• _Dataset items_
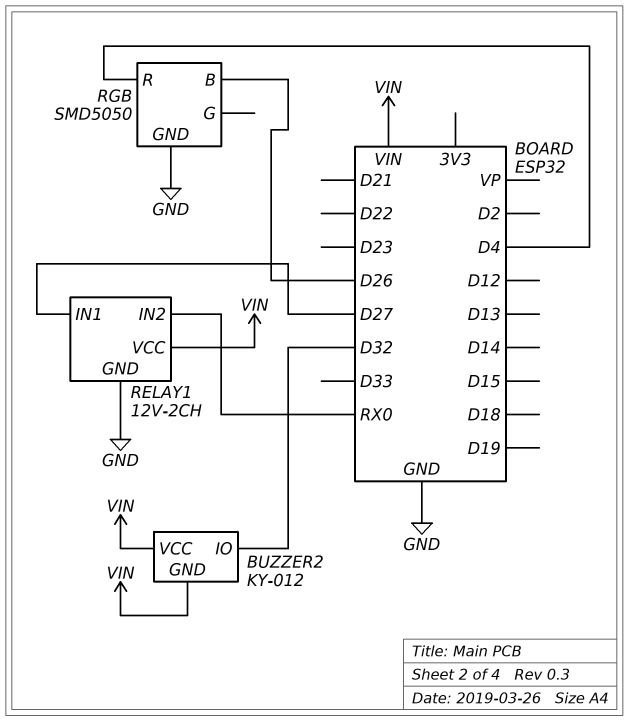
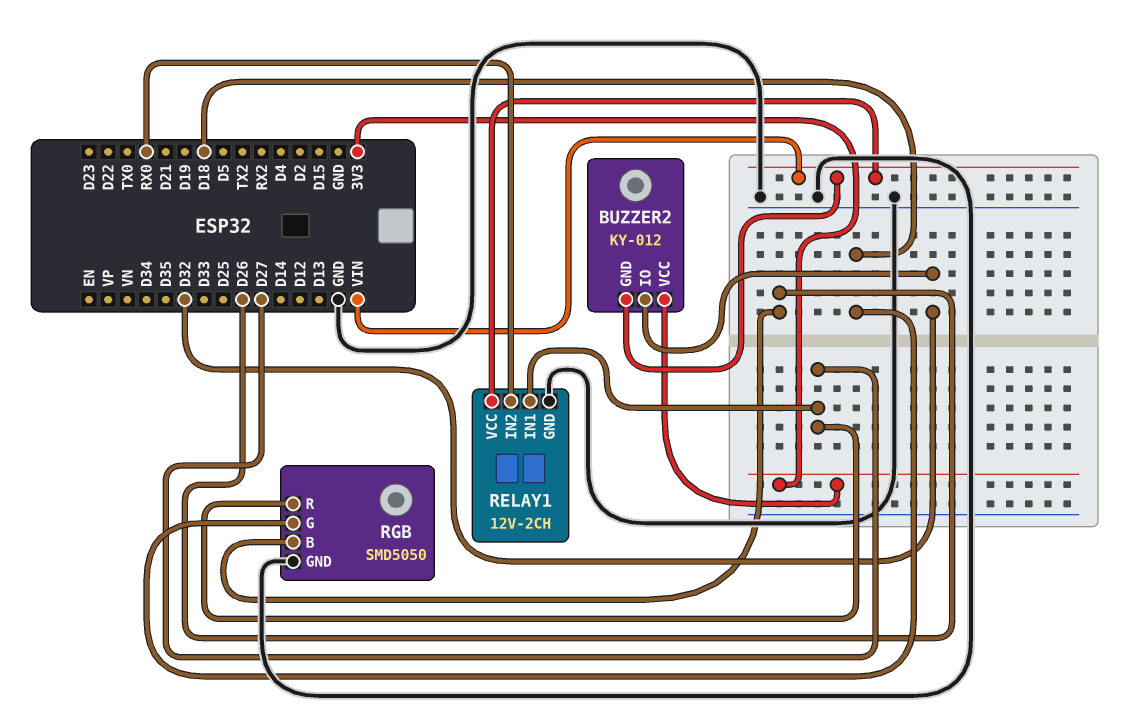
BUZZER2 pin VCC: VIN -> 3V3
RGB pin G: none -> D18
RGB pin R: D4 -> D27

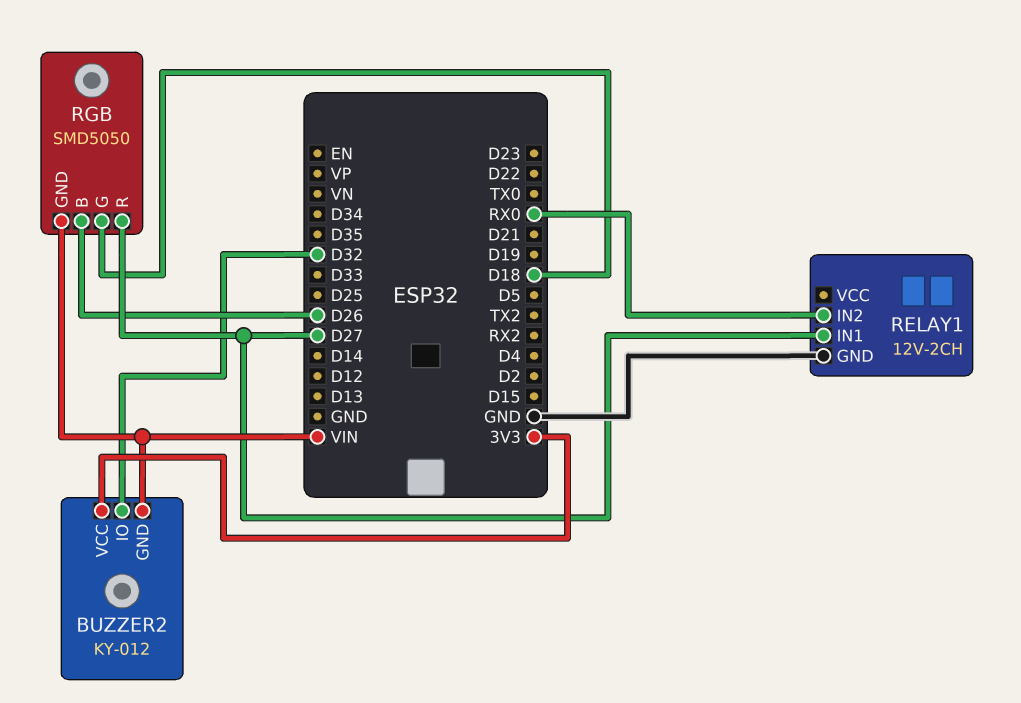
RELAY1 pin VCC: VIN -> none
RGB pin GND: GND -> VIN

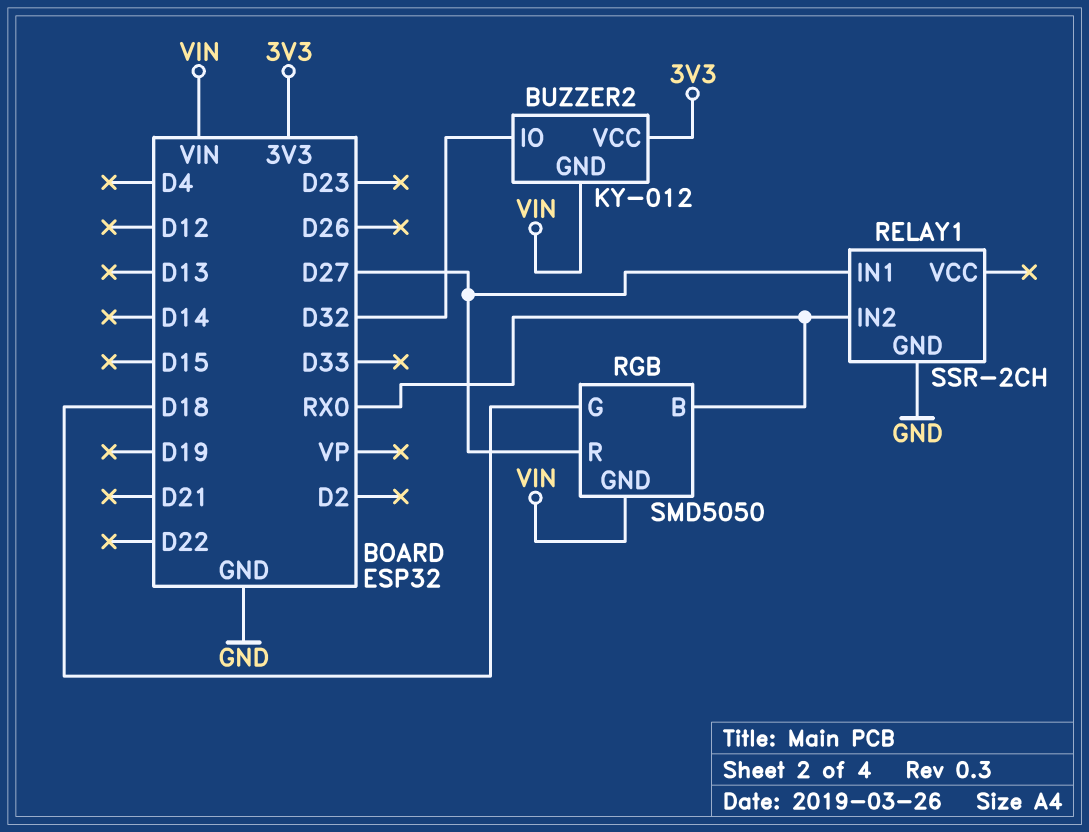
RELAY1: 12V-2CH -> SSR-2CH
RGB pin B: D26 -> RX0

• _WHAT THE TASK REQUIRES_
Excluding pictures, print all lines above exactly.

• _TASK OUTPUT_
BUZZER2 pin VCC: VIN -> 3V3
RGB pin G: none -> D18
RGB pin R: D4 -> D27

RELAY1 pin VCC: VIN -> none
RGB pin GND: GND -> VIN

RELAY1: 12V-2CH -> SSR-2CH
RGB pin B: D26 -> RX0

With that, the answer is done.